*Records from a data source*
⁂

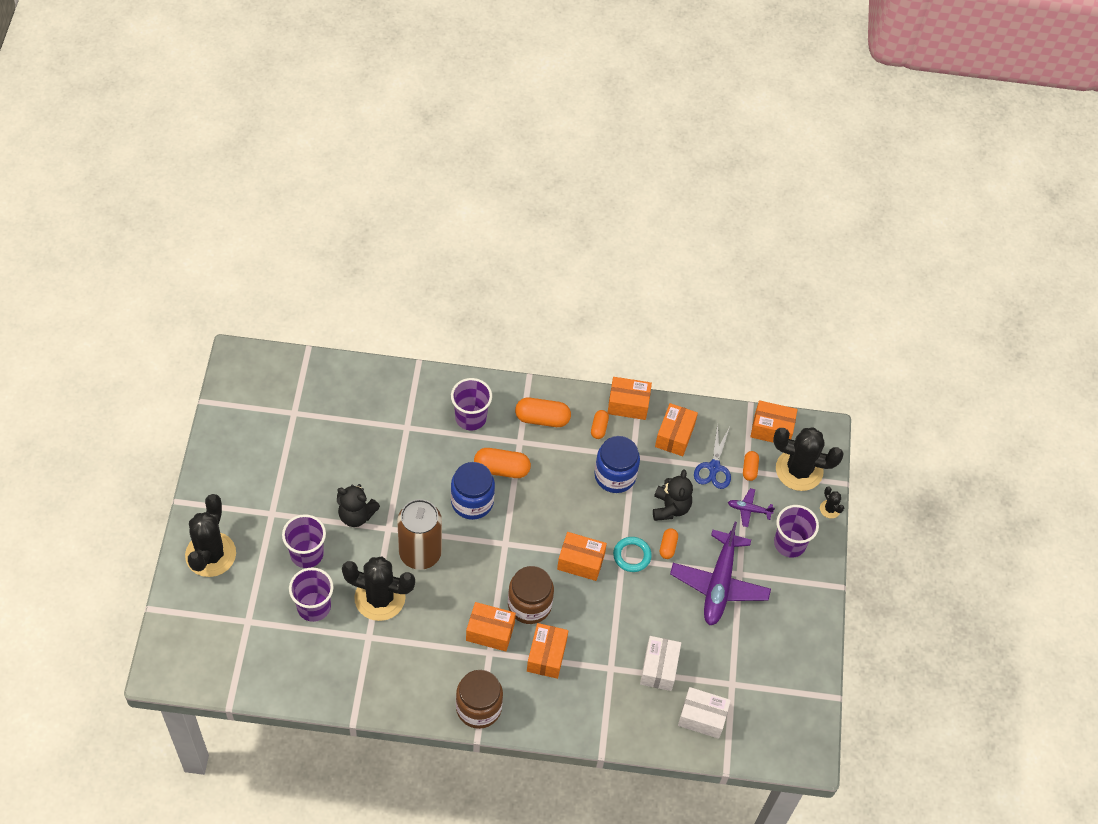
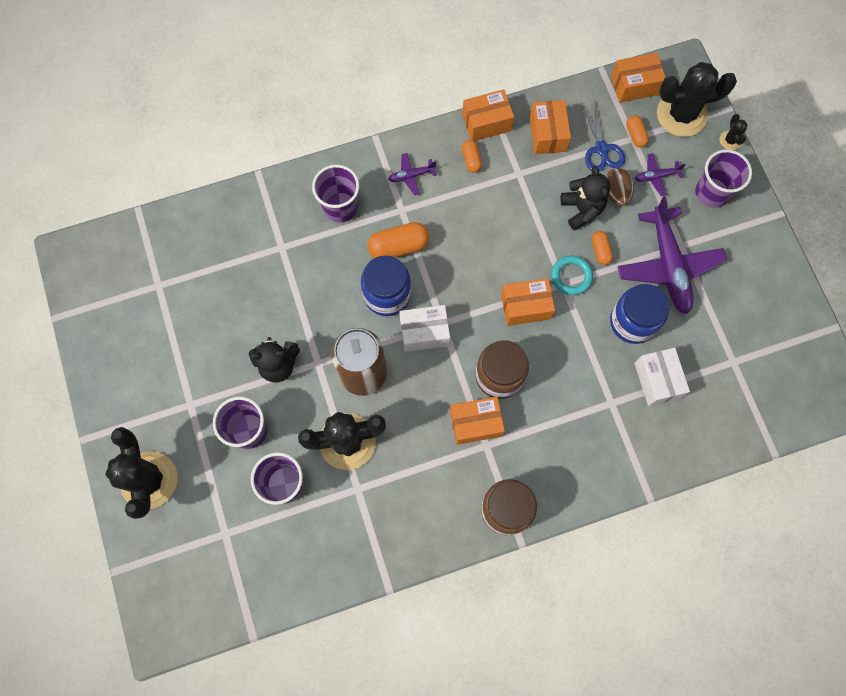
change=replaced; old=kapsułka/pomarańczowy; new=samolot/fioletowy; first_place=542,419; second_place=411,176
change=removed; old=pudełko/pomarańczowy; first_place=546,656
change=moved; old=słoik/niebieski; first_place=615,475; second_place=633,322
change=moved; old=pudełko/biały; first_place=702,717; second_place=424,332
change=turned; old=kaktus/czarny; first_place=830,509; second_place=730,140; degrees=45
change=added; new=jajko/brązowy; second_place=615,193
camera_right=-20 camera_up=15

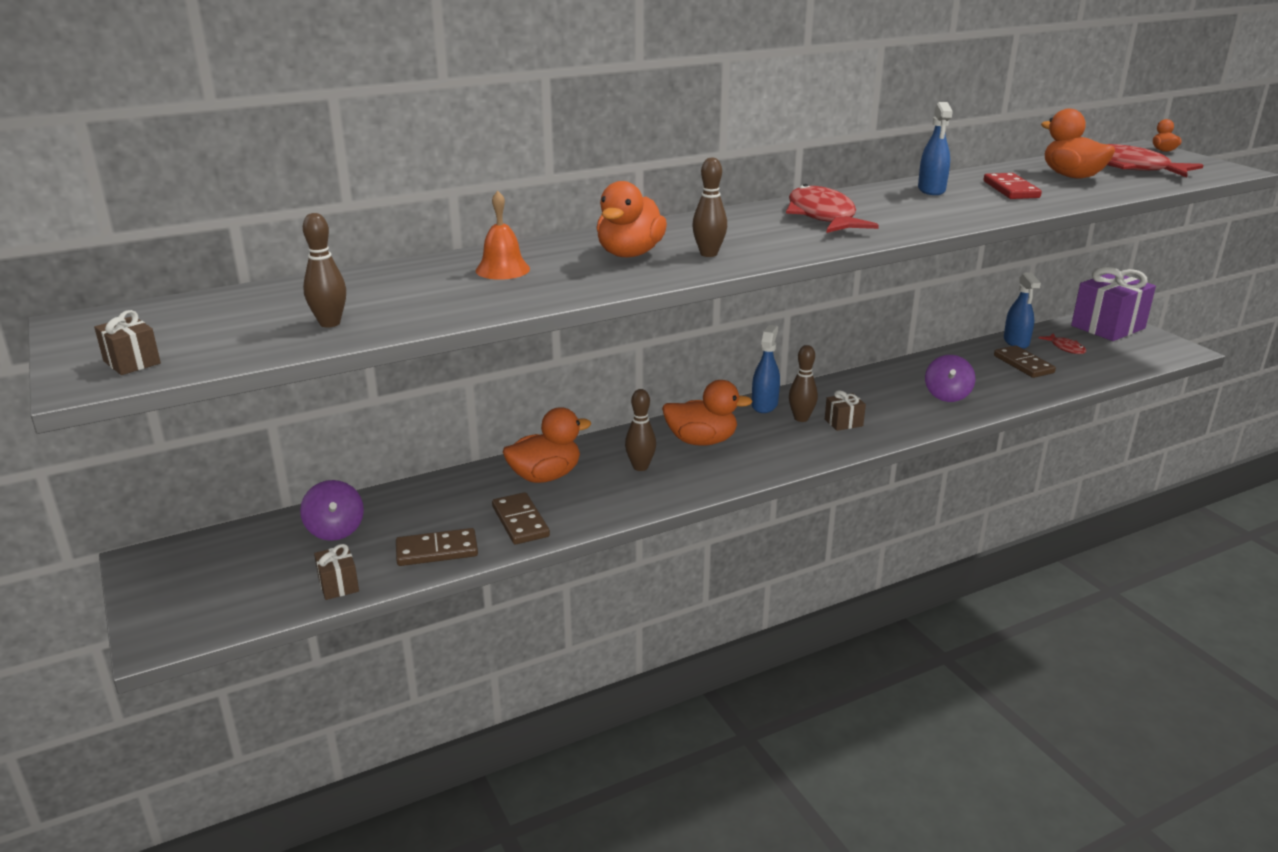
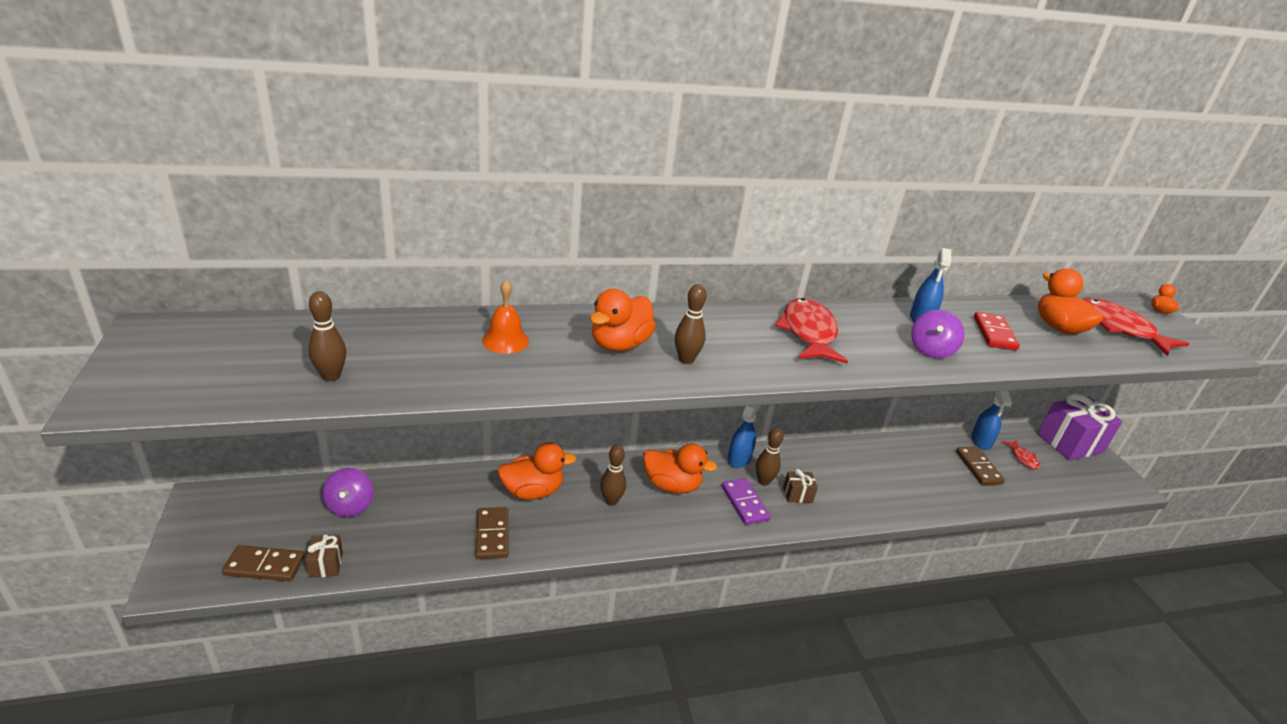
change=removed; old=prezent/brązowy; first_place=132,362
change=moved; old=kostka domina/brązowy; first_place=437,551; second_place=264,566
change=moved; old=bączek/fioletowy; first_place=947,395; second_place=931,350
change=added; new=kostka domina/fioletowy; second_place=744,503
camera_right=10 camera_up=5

⁂

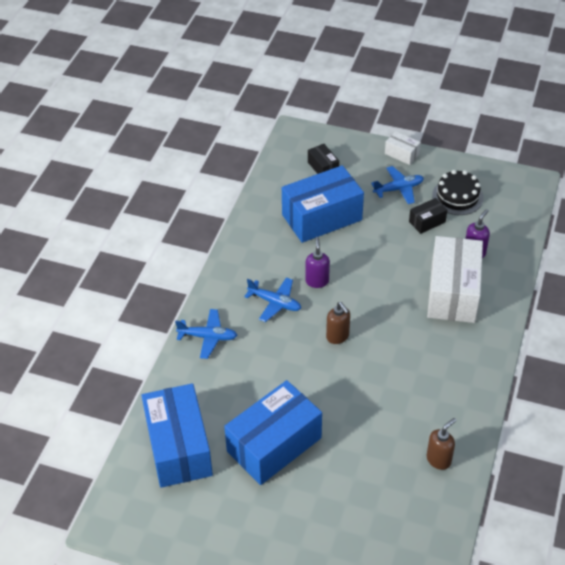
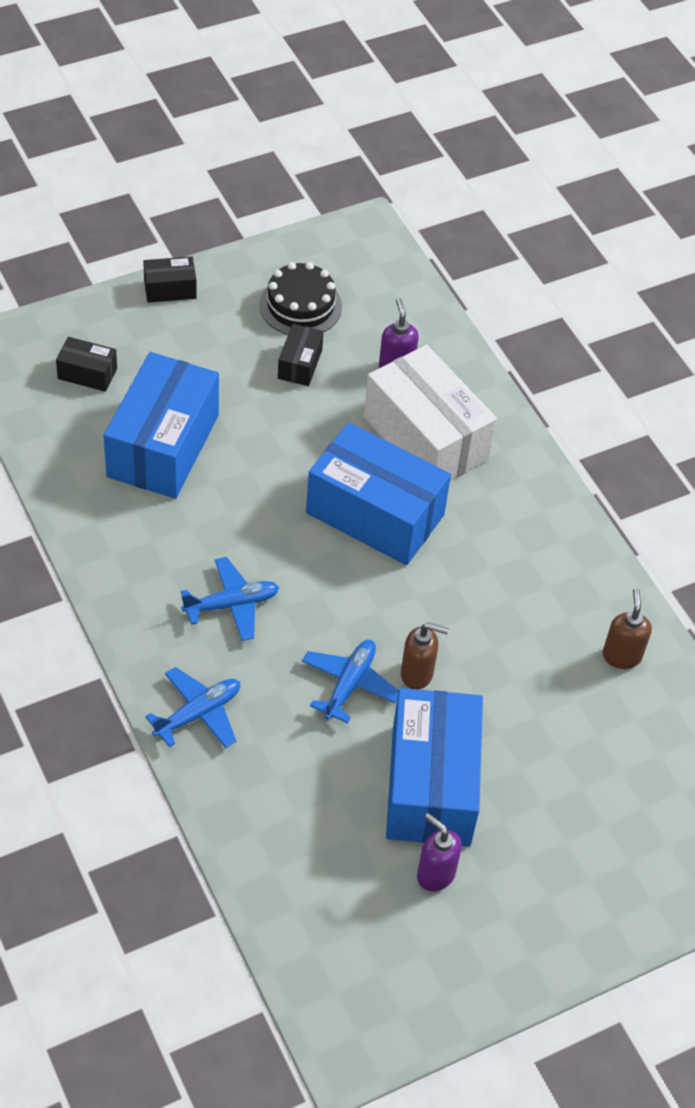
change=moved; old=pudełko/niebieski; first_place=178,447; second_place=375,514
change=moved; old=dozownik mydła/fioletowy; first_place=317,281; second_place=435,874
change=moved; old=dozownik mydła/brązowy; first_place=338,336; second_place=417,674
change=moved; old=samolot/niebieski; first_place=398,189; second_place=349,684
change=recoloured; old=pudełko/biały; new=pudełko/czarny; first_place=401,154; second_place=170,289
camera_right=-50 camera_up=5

⁂

*Problem description*
Send back an exact copy of only the lines from the line with "change=removed; old=pudełko/pomarańczowy; first_place=546,656" up to and including the line with "change=turned; old=kaktus/czarny; first_place=830,509;" in the data above.

*Written answer*
change=removed; old=pudełko/pomarańczowy; first_place=546,656
change=moved; old=słoik/niebieski; first_place=615,475; second_place=633,322
change=moved; old=pudełko/biały; first_place=702,717; second_place=424,332
change=turned; old=kaktus/czarny; first_place=830,509; second_place=730,140; degrees=45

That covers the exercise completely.